> [Assignment]
Look below for the line with "(523, 452) = (587, 729): turquoise", then give it again exactly, along with every line that comes after it, the final line included.

═════ Extracted records ═════

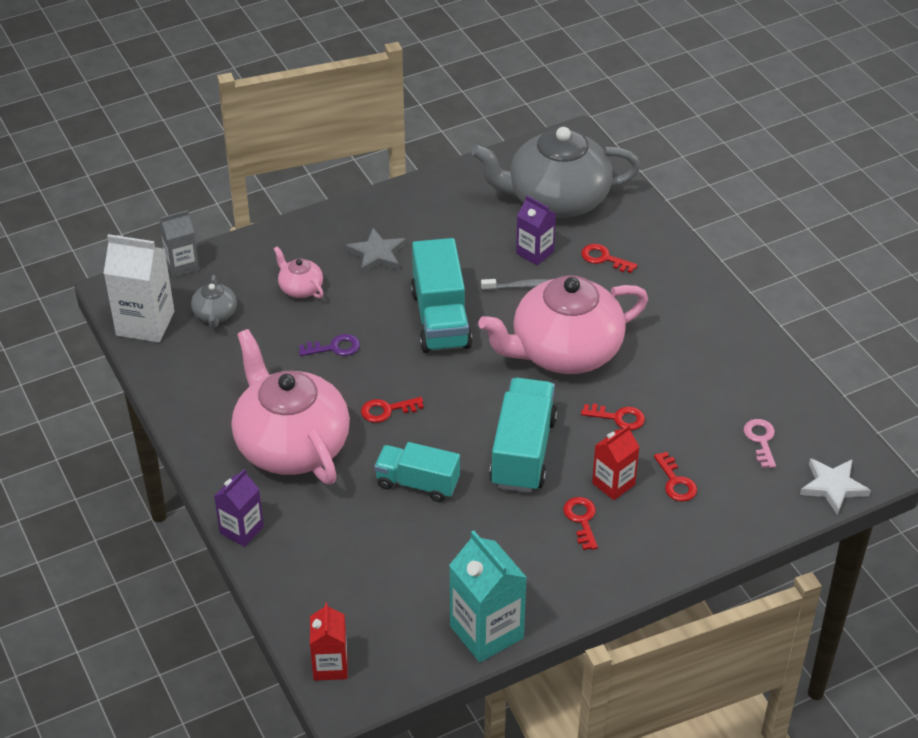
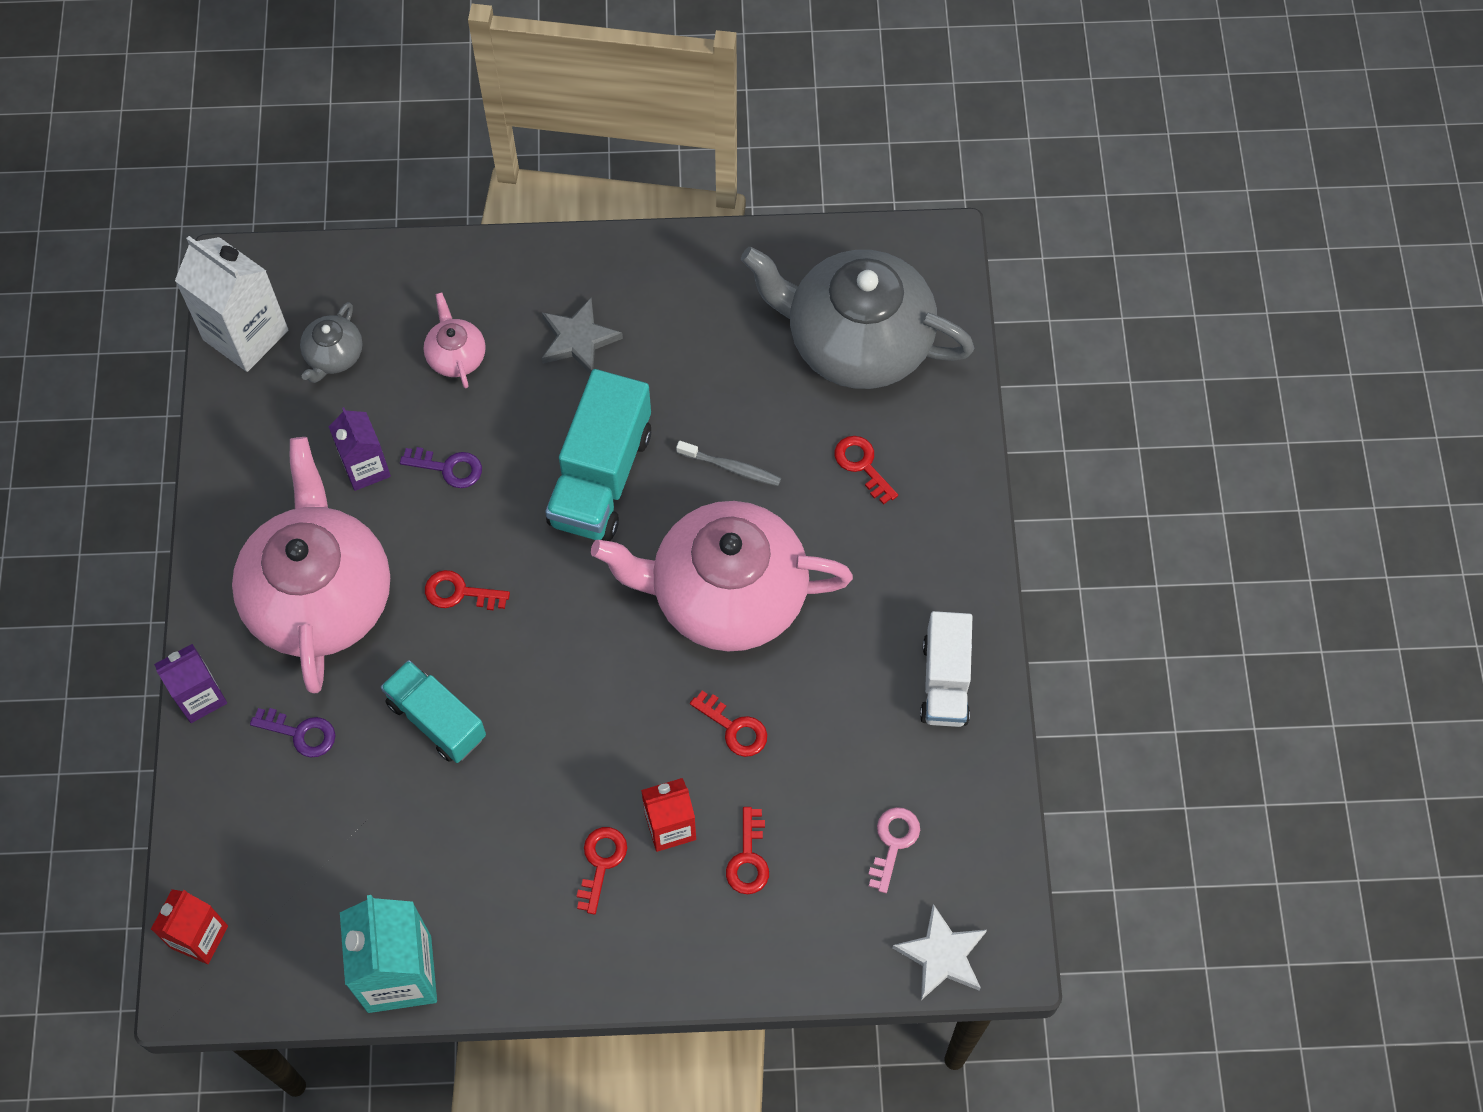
camera: 25 degrees right, 20 degrees up
(182, 265) = (334, 260): grey carton -> none
(327, 524) = (300, 733): none -> purple key
(523, 452) = (587, 729): turquoise truck -> none
(535, 252) = (778, 418): purple carton -> purple carton (366, 468)
(733, 347) = (945, 681): none -> white truck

═════

> [Answer to this problem]
(523, 452) = (587, 729): turquoise truck -> none
(535, 252) = (778, 418): purple carton -> purple carton (366, 468)
(733, 347) = (945, 681): none -> white truck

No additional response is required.